___ Material supplied ___

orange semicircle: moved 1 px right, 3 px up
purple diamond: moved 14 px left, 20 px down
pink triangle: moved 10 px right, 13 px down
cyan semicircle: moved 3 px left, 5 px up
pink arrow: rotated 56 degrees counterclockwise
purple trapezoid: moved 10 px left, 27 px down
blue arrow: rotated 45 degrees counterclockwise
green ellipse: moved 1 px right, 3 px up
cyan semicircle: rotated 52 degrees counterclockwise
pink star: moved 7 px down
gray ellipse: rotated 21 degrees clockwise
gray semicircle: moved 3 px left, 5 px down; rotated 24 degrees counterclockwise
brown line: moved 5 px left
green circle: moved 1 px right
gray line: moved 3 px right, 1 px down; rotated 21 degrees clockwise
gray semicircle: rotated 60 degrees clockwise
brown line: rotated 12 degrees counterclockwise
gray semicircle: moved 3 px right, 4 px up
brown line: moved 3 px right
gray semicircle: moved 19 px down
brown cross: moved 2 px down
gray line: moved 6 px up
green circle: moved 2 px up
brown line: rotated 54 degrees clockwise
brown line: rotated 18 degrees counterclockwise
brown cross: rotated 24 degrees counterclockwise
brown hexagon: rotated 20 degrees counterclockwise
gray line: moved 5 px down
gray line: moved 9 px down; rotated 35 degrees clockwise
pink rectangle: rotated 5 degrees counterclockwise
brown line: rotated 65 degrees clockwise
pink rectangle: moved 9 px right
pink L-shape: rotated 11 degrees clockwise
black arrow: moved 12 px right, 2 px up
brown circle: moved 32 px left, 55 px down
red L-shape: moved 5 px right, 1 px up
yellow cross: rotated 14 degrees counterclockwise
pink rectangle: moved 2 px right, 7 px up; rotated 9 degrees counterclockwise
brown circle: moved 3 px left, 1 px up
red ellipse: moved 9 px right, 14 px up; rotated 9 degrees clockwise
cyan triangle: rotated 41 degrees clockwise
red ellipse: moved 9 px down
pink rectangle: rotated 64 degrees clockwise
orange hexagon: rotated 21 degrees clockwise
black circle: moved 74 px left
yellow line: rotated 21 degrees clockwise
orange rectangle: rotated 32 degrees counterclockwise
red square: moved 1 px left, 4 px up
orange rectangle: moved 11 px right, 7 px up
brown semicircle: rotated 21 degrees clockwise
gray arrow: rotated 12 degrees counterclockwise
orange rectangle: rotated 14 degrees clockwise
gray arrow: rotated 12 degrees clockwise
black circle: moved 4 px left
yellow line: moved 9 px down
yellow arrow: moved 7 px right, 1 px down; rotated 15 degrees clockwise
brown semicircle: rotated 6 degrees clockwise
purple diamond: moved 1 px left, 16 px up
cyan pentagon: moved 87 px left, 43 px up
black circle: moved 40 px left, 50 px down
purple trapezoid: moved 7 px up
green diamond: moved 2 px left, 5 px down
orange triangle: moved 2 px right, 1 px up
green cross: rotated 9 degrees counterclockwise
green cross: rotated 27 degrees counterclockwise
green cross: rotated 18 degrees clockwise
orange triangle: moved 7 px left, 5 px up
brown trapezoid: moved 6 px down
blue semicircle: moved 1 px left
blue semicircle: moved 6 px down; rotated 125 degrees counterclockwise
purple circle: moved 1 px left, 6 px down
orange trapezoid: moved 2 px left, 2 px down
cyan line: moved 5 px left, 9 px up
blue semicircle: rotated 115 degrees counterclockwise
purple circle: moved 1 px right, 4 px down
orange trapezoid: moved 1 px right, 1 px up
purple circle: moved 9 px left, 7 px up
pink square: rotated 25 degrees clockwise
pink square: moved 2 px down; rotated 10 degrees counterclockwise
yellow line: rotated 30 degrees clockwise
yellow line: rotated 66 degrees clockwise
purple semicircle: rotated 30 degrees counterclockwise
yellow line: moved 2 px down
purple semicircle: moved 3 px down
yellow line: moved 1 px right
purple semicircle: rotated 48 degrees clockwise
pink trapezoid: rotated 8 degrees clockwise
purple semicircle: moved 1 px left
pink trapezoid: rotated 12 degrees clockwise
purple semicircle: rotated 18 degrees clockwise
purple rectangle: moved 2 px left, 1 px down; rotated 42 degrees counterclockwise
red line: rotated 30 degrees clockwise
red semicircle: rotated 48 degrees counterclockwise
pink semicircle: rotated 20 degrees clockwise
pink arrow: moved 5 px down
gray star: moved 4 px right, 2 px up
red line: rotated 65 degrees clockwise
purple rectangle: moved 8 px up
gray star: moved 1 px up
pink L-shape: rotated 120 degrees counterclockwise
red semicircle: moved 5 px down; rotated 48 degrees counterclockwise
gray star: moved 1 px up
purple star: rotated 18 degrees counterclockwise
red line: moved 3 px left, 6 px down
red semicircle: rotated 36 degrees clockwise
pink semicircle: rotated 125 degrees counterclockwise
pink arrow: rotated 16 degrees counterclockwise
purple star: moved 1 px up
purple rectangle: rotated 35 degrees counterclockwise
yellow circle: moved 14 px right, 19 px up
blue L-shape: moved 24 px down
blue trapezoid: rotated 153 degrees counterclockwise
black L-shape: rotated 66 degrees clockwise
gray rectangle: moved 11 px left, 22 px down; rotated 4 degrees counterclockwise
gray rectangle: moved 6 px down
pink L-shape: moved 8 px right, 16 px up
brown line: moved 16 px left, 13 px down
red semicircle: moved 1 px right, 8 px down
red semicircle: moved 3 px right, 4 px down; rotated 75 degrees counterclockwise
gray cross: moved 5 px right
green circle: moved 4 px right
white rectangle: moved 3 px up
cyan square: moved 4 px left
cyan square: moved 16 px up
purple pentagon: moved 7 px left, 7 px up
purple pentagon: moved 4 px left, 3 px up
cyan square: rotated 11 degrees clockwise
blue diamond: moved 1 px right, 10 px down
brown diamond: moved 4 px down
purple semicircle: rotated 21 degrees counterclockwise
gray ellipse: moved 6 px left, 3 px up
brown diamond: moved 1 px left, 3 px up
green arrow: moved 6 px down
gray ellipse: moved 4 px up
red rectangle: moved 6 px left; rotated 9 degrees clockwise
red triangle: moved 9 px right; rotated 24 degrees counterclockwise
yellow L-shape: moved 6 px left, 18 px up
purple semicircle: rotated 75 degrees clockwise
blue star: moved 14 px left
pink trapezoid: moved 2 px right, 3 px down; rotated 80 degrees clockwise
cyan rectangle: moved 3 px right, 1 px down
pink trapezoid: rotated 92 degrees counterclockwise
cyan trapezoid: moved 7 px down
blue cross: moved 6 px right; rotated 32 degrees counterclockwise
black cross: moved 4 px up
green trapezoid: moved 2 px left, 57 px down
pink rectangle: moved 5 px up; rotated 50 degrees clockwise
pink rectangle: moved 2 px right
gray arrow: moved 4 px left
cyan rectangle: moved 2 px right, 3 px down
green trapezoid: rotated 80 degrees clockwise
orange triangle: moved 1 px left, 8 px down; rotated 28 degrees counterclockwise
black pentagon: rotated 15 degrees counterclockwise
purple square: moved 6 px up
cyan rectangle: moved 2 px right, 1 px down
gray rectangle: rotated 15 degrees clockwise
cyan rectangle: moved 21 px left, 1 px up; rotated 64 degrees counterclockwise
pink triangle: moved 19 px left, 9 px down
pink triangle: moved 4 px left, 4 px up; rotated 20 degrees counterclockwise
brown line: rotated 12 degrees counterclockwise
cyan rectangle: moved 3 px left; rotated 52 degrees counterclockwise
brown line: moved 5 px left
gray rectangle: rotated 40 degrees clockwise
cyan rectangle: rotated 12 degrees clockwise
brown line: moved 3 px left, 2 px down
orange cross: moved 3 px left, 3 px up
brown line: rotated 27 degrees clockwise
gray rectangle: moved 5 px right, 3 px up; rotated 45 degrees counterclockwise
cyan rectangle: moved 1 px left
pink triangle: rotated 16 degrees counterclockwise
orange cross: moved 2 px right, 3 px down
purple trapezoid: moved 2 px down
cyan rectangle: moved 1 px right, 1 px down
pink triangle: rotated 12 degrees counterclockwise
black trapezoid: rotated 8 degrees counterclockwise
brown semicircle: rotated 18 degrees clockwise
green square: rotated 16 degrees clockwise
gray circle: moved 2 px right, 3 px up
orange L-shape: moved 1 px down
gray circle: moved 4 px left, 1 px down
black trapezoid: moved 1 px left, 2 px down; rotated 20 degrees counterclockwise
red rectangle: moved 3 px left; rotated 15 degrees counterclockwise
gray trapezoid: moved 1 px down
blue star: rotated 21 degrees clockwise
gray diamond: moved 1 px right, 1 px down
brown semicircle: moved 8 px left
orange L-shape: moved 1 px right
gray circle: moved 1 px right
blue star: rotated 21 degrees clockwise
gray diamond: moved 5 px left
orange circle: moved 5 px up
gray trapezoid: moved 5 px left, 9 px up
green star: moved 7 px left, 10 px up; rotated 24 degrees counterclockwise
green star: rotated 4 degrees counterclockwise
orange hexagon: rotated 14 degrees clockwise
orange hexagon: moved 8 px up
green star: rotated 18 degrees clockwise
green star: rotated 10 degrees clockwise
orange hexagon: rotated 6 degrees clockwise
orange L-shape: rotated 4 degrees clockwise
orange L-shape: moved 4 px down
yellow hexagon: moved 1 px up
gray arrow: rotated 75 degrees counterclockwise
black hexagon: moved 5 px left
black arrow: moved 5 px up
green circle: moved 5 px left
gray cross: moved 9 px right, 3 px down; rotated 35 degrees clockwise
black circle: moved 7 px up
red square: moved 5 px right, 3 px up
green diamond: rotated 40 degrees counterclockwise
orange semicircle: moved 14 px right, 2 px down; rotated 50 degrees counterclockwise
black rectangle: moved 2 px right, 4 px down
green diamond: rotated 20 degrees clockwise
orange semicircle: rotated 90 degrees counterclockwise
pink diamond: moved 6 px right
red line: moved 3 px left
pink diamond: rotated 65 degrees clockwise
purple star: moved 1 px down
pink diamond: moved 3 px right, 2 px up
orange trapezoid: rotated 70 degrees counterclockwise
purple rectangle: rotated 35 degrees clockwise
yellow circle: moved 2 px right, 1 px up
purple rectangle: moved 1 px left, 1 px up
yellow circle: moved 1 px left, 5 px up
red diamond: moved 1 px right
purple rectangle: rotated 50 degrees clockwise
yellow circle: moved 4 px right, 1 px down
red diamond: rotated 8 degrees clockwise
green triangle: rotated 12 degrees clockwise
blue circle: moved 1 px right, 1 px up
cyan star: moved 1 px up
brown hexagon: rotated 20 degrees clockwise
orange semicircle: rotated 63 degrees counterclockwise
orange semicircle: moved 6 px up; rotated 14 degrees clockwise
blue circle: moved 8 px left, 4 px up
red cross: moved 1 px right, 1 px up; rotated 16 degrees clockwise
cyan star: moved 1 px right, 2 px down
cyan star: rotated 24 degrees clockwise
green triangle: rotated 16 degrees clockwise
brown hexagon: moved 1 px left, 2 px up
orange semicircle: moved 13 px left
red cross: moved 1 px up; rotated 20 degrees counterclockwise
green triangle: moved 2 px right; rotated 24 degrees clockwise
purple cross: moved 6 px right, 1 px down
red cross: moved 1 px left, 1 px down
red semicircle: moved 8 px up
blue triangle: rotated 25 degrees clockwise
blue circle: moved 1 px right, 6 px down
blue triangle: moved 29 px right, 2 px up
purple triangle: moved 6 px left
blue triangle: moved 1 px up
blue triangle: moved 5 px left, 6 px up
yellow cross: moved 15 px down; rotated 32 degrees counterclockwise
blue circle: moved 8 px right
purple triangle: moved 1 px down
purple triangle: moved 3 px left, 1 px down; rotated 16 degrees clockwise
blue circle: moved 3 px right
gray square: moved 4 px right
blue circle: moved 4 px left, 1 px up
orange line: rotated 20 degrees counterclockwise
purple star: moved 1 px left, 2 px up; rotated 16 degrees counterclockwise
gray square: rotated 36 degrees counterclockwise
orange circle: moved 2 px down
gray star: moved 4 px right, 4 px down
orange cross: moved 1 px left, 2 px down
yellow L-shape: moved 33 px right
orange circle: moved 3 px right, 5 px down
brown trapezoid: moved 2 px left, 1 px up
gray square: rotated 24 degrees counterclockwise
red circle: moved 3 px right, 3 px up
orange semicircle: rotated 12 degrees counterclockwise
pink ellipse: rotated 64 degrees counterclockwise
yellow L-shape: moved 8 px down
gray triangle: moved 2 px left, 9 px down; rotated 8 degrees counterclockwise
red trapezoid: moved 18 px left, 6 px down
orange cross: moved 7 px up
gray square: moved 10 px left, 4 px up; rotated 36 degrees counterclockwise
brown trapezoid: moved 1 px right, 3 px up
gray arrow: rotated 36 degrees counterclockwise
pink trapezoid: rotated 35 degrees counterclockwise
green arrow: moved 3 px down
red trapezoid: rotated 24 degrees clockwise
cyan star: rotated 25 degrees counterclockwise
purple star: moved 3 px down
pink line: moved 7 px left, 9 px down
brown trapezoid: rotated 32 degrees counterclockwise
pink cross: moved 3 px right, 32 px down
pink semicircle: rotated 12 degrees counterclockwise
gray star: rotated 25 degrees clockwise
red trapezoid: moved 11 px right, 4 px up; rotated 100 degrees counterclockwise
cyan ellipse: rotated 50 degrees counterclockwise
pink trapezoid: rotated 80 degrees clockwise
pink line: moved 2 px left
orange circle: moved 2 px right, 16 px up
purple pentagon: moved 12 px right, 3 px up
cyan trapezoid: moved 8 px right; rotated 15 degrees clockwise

___

#### Problem
Can you copy the records above word for word, from their first line through the line containing "green circle: moved 2 px up", with both of those lines included?

#### Result of this exercise
orange semicircle: moved 1 px right, 3 px up
purple diamond: moved 14 px left, 20 px down
pink triangle: moved 10 px right, 13 px down
cyan semicircle: moved 3 px left, 5 px up
pink arrow: rotated 56 degrees counterclockwise
purple trapezoid: moved 10 px left, 27 px down
blue arrow: rotated 45 degrees counterclockwise
green ellipse: moved 1 px right, 3 px up
cyan semicircle: rotated 52 degrees counterclockwise
pink star: moved 7 px down
gray ellipse: rotated 21 degrees clockwise
gray semicircle: moved 3 px left, 5 px down; rotated 24 degrees counterclockwise
brown line: moved 5 px left
green circle: moved 1 px right
gray line: moved 3 px right, 1 px down; rotated 21 degrees clockwise
gray semicircle: rotated 60 degrees clockwise
brown line: rotated 12 degrees counterclockwise
gray semicircle: moved 3 px right, 4 px up
brown line: moved 3 px right
gray semicircle: moved 19 px down
brown cross: moved 2 px down
gray line: moved 6 px up
green circle: moved 2 px up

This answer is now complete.